Segment Start: Data shown

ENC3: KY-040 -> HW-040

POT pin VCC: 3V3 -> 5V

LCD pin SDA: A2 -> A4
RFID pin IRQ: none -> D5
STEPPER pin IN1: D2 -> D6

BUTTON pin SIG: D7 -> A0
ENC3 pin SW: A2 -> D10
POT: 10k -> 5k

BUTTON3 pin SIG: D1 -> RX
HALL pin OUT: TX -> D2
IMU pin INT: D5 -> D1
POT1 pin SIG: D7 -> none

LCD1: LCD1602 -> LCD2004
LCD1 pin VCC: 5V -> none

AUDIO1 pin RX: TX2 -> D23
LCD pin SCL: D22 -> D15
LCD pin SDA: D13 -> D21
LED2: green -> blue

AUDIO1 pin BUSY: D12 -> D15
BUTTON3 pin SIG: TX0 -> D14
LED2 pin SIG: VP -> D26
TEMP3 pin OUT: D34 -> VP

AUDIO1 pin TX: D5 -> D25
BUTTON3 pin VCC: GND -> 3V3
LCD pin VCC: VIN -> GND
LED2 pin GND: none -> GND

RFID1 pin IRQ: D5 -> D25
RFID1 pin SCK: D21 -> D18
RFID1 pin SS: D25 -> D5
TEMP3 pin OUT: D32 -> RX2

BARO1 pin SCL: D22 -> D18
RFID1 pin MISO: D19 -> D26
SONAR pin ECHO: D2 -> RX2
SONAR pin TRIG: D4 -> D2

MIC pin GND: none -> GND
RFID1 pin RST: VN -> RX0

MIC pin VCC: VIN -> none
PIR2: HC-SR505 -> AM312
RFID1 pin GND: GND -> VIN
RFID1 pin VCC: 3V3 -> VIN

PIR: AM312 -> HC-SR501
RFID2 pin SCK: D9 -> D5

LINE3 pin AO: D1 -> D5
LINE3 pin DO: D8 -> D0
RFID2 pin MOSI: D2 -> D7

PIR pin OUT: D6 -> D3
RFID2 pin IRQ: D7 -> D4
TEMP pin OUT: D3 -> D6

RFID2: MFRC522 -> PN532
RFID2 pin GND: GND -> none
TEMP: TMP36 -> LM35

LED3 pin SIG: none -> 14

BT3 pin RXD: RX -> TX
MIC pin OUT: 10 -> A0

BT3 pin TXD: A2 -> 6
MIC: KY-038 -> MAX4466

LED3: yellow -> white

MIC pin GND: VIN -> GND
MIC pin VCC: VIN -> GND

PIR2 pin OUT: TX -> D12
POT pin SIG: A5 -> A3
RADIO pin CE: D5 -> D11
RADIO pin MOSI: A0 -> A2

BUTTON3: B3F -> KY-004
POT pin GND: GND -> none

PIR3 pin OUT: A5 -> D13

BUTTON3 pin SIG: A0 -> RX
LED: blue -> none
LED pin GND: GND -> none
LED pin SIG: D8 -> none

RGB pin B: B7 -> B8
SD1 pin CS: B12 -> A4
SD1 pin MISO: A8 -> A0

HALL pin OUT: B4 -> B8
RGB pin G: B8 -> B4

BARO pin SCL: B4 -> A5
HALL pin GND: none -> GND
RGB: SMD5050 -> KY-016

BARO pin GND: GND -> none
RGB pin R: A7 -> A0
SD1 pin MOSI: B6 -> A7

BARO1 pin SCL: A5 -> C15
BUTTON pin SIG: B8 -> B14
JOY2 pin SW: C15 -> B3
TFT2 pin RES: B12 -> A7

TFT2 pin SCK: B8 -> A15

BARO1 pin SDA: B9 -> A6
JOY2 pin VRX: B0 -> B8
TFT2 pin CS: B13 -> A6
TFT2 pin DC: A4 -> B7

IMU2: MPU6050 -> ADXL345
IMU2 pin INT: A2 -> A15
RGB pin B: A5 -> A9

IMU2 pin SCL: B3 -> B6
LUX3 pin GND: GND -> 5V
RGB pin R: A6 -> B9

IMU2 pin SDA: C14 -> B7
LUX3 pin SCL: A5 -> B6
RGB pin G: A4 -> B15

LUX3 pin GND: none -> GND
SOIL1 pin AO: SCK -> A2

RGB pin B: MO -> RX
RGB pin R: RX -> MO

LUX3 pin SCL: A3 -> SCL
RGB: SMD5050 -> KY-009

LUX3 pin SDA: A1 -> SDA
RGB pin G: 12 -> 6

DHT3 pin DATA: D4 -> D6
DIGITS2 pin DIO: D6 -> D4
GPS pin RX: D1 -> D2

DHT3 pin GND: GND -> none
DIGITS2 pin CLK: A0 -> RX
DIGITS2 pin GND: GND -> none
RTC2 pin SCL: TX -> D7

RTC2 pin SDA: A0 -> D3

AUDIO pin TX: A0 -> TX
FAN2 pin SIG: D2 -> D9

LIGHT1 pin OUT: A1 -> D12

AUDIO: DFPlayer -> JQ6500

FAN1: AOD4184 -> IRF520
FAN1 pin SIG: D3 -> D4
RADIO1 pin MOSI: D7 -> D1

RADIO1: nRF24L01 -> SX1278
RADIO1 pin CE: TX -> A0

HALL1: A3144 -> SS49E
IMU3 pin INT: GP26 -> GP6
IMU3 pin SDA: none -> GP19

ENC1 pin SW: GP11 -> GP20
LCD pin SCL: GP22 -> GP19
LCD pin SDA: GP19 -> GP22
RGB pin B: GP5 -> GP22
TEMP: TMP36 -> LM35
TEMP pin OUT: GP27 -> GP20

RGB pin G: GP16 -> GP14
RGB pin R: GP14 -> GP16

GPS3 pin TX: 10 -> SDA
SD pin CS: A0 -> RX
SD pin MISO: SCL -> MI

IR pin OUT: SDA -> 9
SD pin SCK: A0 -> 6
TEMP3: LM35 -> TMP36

Segment End: Data shown

> **Task instructions**:
Every record is to be repeated exactly as written.

> **Answer area**:
ENC3: KY-040 -> HW-040

POT pin VCC: 3V3 -> 5V

LCD pin SDA: A2 -> A4
RFID pin IRQ: none -> D5
STEPPER pin IN1: D2 -> D6

BUTTON pin SIG: D7 -> A0
ENC3 pin SW: A2 -> D10
POT: 10k -> 5k

BUTTON3 pin SIG: D1 -> RX
HALL pin OUT: TX -> D2
IMU pin INT: D5 -> D1
POT1 pin SIG: D7 -> none

LCD1: LCD1602 -> LCD2004
LCD1 pin VCC: 5V -> none

AUDIO1 pin RX: TX2 -> D23
LCD pin SCL: D22 -> D15
LCD pin SDA: D13 -> D21
LED2: green -> blue

AUDIO1 pin BUSY: D12 -> D15
BUTTON3 pin SIG: TX0 -> D14
LED2 pin SIG: VP -> D26
TEMP3 pin OUT: D34 -> VP

AUDIO1 pin TX: D5 -> D25
BUTTON3 pin VCC: GND -> 3V3
LCD pin VCC: VIN -> GND
LED2 pin GND: none -> GND

RFID1 pin IRQ: D5 -> D25
RFID1 pin SCK: D21 -> D18
RFID1 pin SS: D25 -> D5
TEMP3 pin OUT: D32 -> RX2

BARO1 pin SCL: D22 -> D18
RFID1 pin MISO: D19 -> D26
SONAR pin ECHO: D2 -> RX2
SONAR pin TRIG: D4 -> D2

MIC pin GND: none -> GND
RFID1 pin RST: VN -> RX0

MIC pin VCC: VIN -> none
PIR2: HC-SR505 -> AM312
RFID1 pin GND: GND -> VIN
RFID1 pin VCC: 3V3 -> VIN

PIR: AM312 -> HC-SR501
RFID2 pin SCK: D9 -> D5

LINE3 pin AO: D1 -> D5
LINE3 pin DO: D8 -> D0
RFID2 pin MOSI: D2 -> D7

PIR pin OUT: D6 -> D3
RFID2 pin IRQ: D7 -> D4
TEMP pin OUT: D3 -> D6

RFID2: MFRC522 -> PN532
RFID2 pin GND: GND -> none
TEMP: TMP36 -> LM35

LED3 pin SIG: none -> 14

BT3 pin RXD: RX -> TX
MIC pin OUT: 10 -> A0

BT3 pin TXD: A2 -> 6
MIC: KY-038 -> MAX4466

LED3: yellow -> white

MIC pin GND: VIN -> GND
MIC pin VCC: VIN -> GND

PIR2 pin OUT: TX -> D12
POT pin SIG: A5 -> A3
RADIO pin CE: D5 -> D11
RADIO pin MOSI: A0 -> A2

BUTTON3: B3F -> KY-004
POT pin GND: GND -> none

PIR3 pin OUT: A5 -> D13

BUTTON3 pin SIG: A0 -> RX
LED: blue -> none
LED pin GND: GND -> none
LED pin SIG: D8 -> none

RGB pin B: B7 -> B8
SD1 pin CS: B12 -> A4
SD1 pin MISO: A8 -> A0

HALL pin OUT: B4 -> B8
RGB pin G: B8 -> B4

BARO pin SCL: B4 -> A5
HALL pin GND: none -> GND
RGB: SMD5050 -> KY-016

BARO pin GND: GND -> none
RGB pin R: A7 -> A0
SD1 pin MOSI: B6 -> A7

BARO1 pin SCL: A5 -> C15
BUTTON pin SIG: B8 -> B14
JOY2 pin SW: C15 -> B3
TFT2 pin RES: B12 -> A7

TFT2 pin SCK: B8 -> A15

BARO1 pin SDA: B9 -> A6
JOY2 pin VRX: B0 -> B8
TFT2 pin CS: B13 -> A6
TFT2 pin DC: A4 -> B7

IMU2: MPU6050 -> ADXL345
IMU2 pin INT: A2 -> A15
RGB pin B: A5 -> A9

IMU2 pin SCL: B3 -> B6
LUX3 pin GND: GND -> 5V
RGB pin R: A6 -> B9

IMU2 pin SDA: C14 -> B7
LUX3 pin SCL: A5 -> B6
RGB pin G: A4 -> B15

LUX3 pin GND: none -> GND
SOIL1 pin AO: SCK -> A2

RGB pin B: MO -> RX
RGB pin R: RX -> MO

LUX3 pin SCL: A3 -> SCL
RGB: SMD5050 -> KY-009

LUX3 pin SDA: A1 -> SDA
RGB pin G: 12 -> 6

DHT3 pin DATA: D4 -> D6
DIGITS2 pin DIO: D6 -> D4
GPS pin RX: D1 -> D2

DHT3 pin GND: GND -> none
DIGITS2 pin CLK: A0 -> RX
DIGITS2 pin GND: GND -> none
RTC2 pin SCL: TX -> D7

RTC2 pin SDA: A0 -> D3

AUDIO pin TX: A0 -> TX
FAN2 pin SIG: D2 -> D9

LIGHT1 pin OUT: A1 -> D12

AUDIO: DFPlayer -> JQ6500

FAN1: AOD4184 -> IRF520
FAN1 pin SIG: D3 -> D4
RADIO1 pin MOSI: D7 -> D1

RADIO1: nRF24L01 -> SX1278
RADIO1 pin CE: TX -> A0

HALL1: A3144 -> SS49E
IMU3 pin INT: GP26 -> GP6
IMU3 pin SDA: none -> GP19

ENC1 pin SW: GP11 -> GP20
LCD pin SCL: GP22 -> GP19
LCD pin SDA: GP19 -> GP22
RGB pin B: GP5 -> GP22
TEMP: TMP36 -> LM35
TEMP pin OUT: GP27 -> GP20

RGB pin G: GP16 -> GP14
RGB pin R: GP14 -> GP16

GPS3 pin TX: 10 -> SDA
SD pin CS: A0 -> RX
SD pin MISO: SCL -> MI

IR pin OUT: SDA -> 9
SD pin SCK: A0 -> 6
TEMP3: LM35 -> TMP36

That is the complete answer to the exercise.